Given entries →
Start of Block

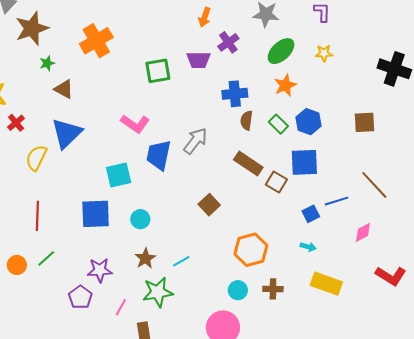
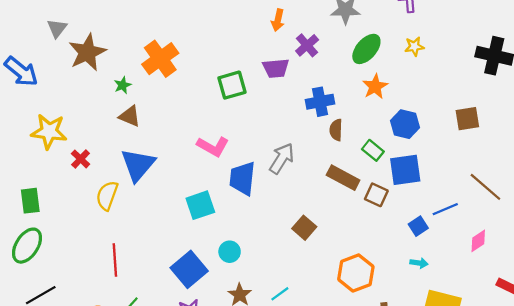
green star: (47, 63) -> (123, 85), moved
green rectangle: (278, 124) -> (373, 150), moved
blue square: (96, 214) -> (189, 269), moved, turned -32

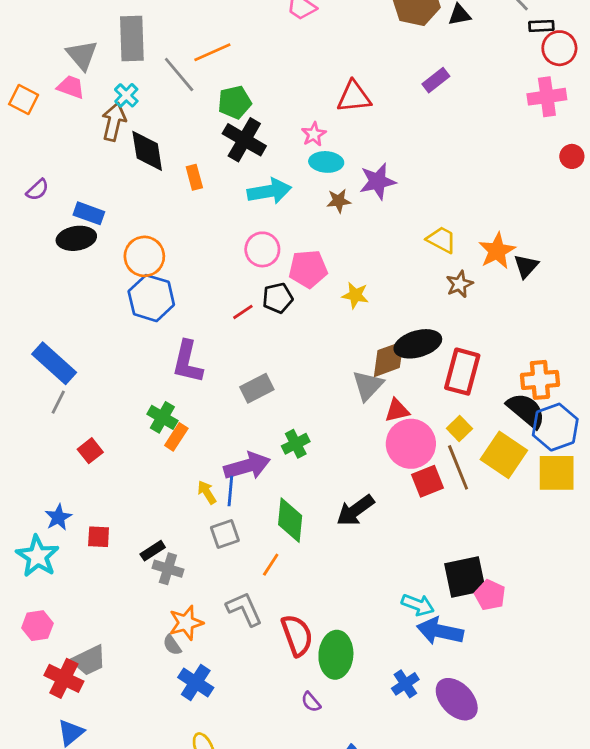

End of Block
Start of Block

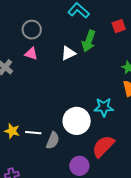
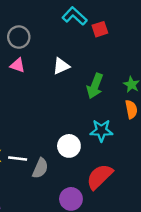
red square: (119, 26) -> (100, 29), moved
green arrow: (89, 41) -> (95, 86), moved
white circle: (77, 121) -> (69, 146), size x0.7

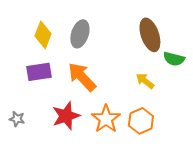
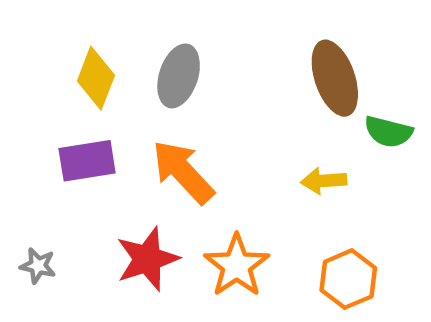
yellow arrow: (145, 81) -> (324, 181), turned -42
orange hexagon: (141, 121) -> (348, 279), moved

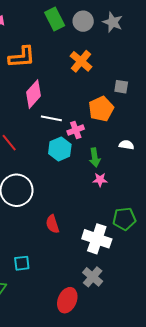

End of Block

Problem to solve → Go through the entries and filter for lines holding the word "moved"; copy each match.

Answer section →
green star: (47, 63) -> (123, 85), moved
green rectangle: (278, 124) -> (373, 150), moved
blue square: (96, 214) -> (189, 269), moved, turned -32
red square: (119, 26) -> (100, 29), moved
green arrow: (89, 41) -> (95, 86), moved
orange hexagon: (141, 121) -> (348, 279), moved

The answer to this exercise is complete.